▶ Exercise inputs
◆ ◆ ◆ ◆

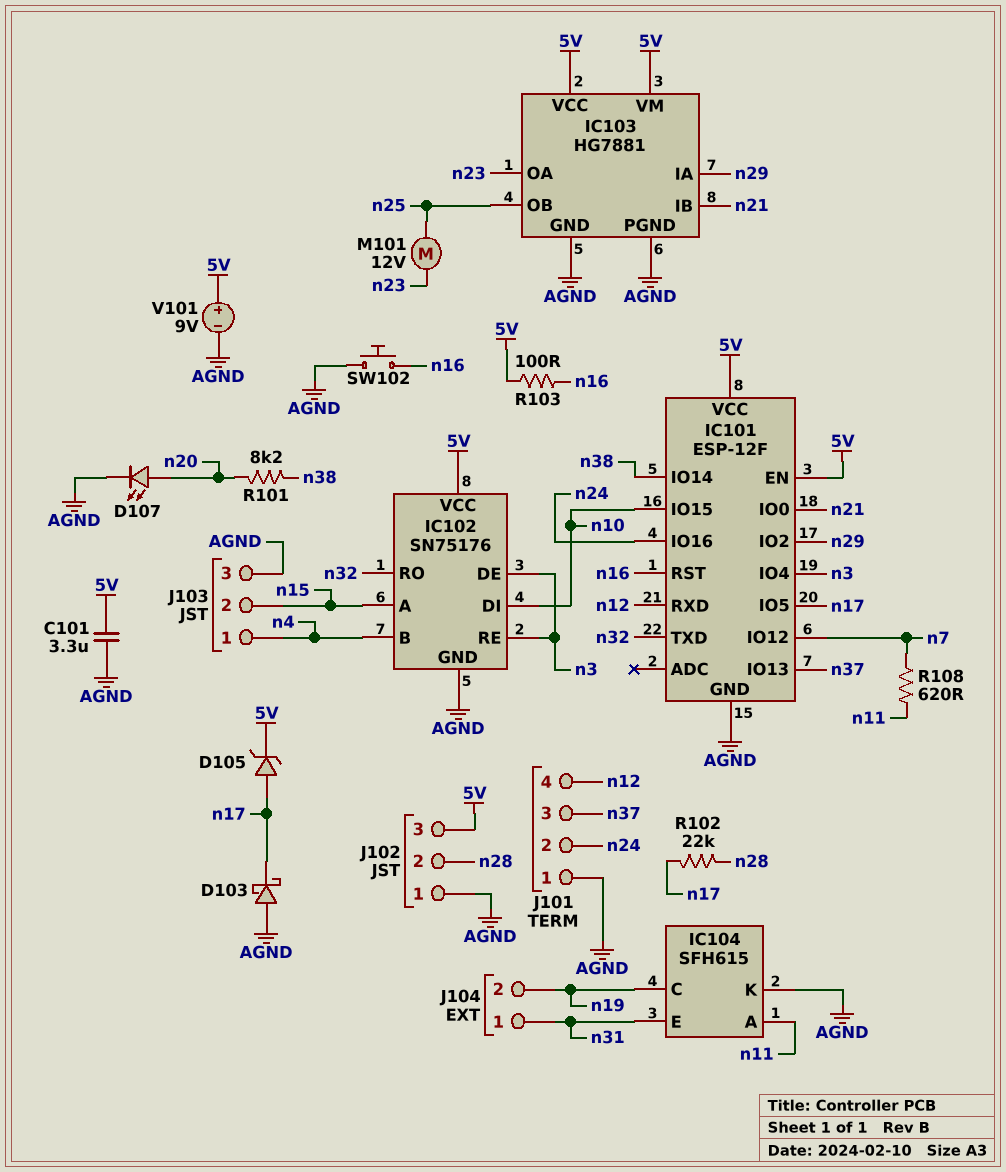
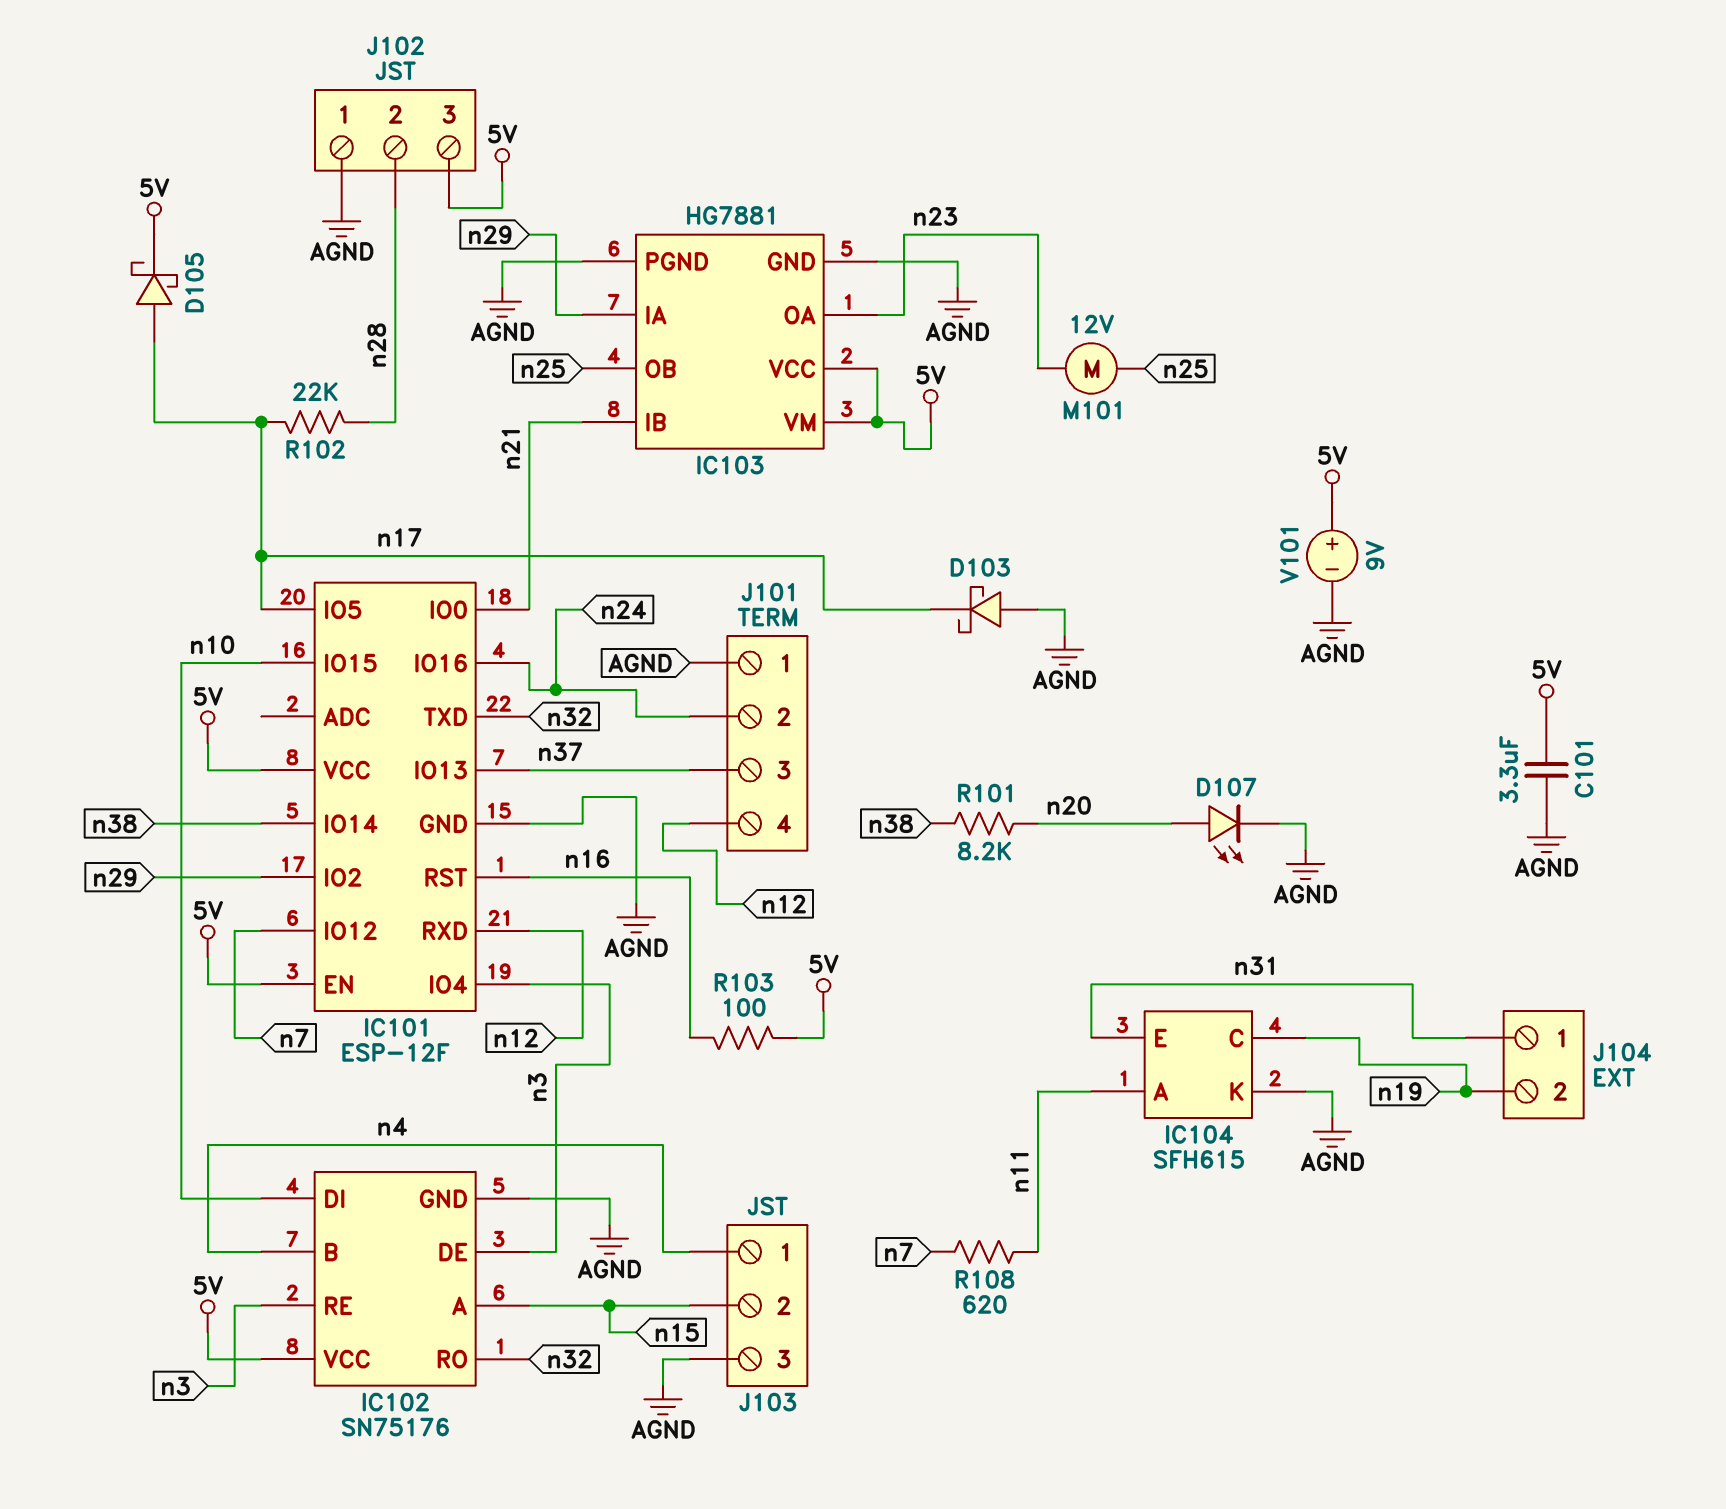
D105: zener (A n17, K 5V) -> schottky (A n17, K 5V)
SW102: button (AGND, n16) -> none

◆ ◆ ◆ ◆

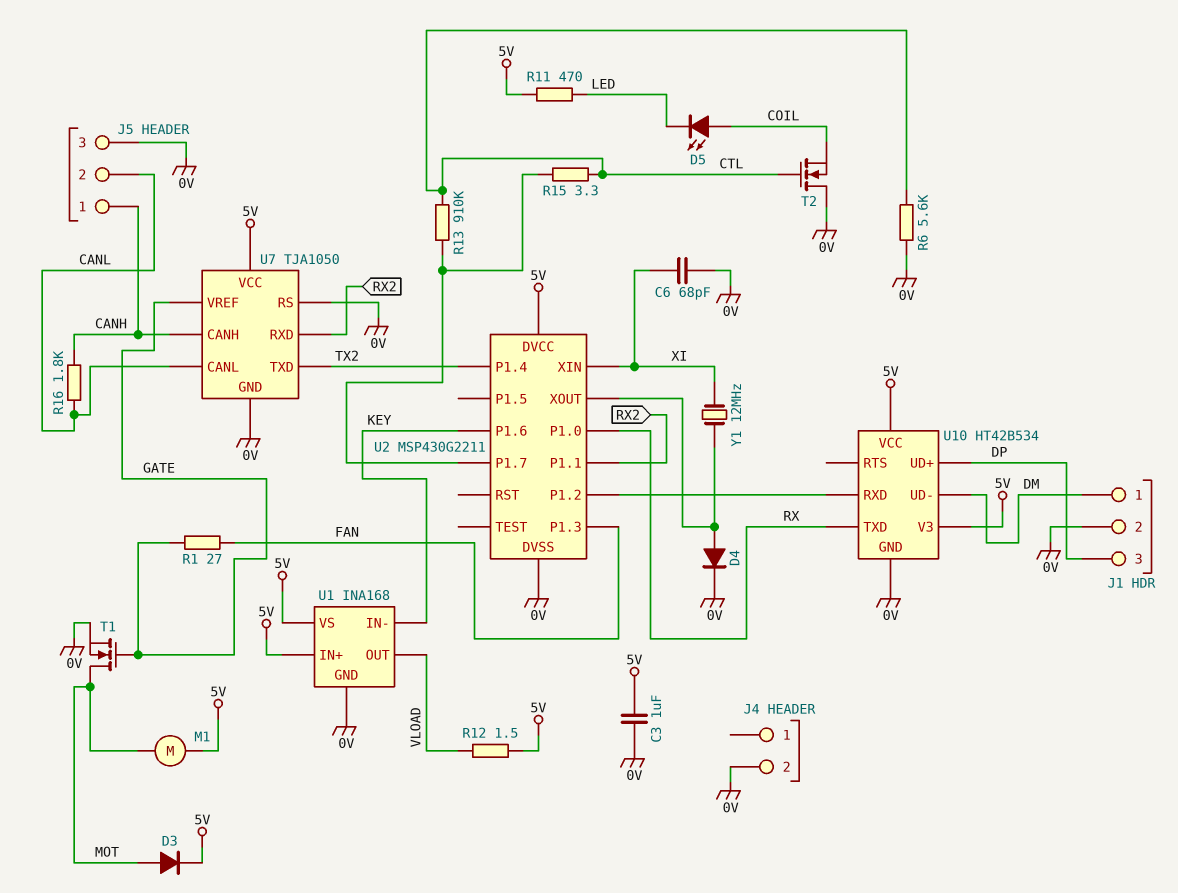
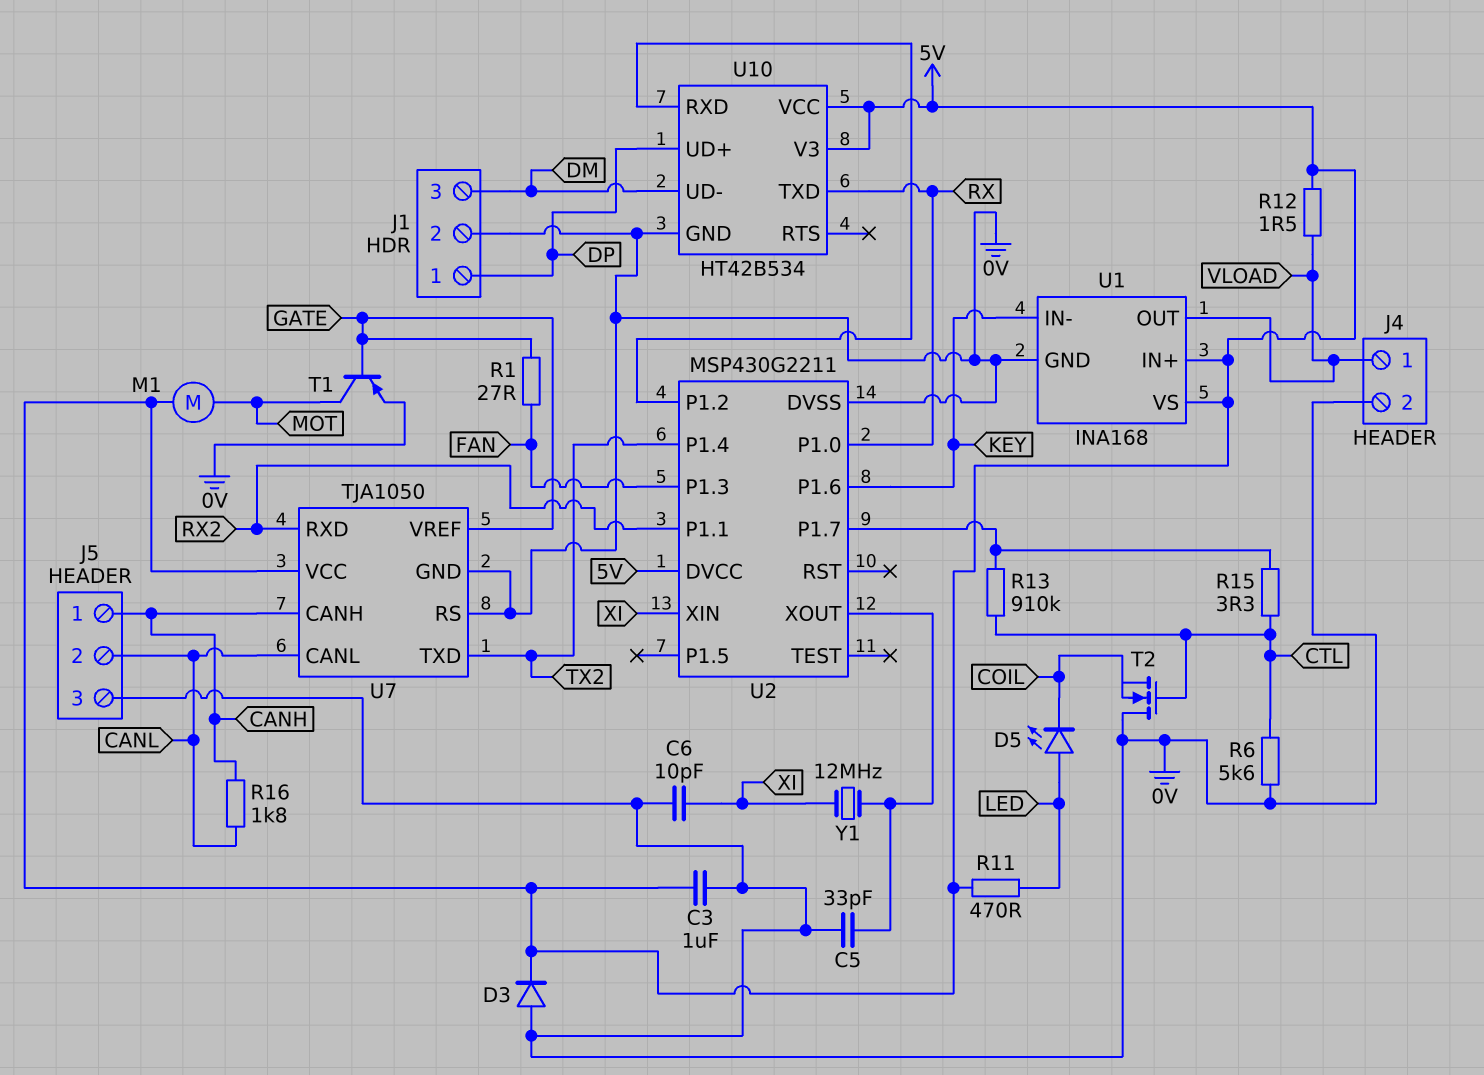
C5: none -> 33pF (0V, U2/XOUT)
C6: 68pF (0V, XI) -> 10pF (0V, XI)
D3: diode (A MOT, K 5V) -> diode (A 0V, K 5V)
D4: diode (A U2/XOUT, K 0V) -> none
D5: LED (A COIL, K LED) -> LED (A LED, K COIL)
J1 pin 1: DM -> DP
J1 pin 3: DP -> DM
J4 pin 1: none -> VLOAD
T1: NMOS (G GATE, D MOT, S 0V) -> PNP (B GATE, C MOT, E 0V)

◆ ◆ ◆ ◆

▶ What to do
From the data above, return every line from the line that has "D5: LED (A COIL, K" up to and including the line that has "T1: NMOS (G", exactly.

▶ Result for this exercise
D5: LED (A COIL, K LED) -> LED (A LED, K COIL)
J1 pin 1: DM -> DP
J1 pin 3: DP -> DM
J4 pin 1: none -> VLOAD
T1: NMOS (G GATE, D MOT, S 0V) -> PNP (B GATE, C MOT, E 0V)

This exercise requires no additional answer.